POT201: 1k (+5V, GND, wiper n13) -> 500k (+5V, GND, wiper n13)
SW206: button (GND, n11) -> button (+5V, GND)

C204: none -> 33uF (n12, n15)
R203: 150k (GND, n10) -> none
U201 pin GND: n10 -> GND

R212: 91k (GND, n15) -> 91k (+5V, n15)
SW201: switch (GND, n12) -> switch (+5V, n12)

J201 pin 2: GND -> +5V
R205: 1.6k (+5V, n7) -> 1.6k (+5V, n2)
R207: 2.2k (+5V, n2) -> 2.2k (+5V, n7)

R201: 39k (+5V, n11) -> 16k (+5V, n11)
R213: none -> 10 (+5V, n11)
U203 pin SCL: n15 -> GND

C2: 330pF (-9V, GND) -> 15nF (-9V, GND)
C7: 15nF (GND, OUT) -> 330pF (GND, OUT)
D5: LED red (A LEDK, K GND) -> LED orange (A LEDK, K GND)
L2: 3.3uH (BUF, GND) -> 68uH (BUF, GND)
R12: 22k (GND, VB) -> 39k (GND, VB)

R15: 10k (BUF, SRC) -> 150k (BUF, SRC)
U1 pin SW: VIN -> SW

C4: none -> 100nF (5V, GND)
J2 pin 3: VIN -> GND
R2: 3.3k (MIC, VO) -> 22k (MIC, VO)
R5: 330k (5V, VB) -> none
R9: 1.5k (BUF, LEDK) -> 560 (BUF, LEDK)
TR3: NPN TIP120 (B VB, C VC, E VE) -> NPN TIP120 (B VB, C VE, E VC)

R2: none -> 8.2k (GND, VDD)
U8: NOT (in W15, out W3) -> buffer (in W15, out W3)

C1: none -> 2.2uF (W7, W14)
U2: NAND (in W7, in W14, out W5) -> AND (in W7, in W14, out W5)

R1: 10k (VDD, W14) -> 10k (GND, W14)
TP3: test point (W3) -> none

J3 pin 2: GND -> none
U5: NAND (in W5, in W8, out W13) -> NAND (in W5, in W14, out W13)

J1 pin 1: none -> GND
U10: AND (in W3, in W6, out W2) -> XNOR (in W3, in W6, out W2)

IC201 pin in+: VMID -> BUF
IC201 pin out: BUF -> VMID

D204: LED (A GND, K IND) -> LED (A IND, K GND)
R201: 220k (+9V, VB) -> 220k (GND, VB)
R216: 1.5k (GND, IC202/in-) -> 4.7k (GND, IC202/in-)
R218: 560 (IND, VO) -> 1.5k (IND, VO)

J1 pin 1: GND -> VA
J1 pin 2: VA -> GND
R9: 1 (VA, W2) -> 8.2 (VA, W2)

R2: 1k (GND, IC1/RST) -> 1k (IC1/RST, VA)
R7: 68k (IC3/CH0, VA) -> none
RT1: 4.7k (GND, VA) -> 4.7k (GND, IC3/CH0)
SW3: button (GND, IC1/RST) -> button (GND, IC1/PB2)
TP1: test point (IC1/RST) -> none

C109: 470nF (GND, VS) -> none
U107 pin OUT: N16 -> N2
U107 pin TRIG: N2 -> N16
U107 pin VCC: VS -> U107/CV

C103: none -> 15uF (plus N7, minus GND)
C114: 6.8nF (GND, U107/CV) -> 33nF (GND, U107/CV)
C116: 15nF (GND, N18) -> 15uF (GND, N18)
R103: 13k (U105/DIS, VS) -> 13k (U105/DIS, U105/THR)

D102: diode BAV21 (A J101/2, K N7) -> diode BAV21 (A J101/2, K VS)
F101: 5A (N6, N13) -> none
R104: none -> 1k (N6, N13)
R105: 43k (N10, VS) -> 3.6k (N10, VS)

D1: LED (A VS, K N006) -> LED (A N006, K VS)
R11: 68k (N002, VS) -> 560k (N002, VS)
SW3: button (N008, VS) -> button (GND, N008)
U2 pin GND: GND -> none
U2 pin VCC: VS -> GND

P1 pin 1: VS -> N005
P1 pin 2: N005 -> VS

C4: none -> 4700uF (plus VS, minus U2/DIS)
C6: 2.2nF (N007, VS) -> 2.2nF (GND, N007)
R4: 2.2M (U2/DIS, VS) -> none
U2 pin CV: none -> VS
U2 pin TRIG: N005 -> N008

# Brief:
Lines in the listing above that contain the word "plus" must be copied; leave out the rest.

# Response to the exercise:
C103: none -> 15uF (plus N7, minus GND)
C4: none -> 4700uF (plus VS, minus U2/DIS)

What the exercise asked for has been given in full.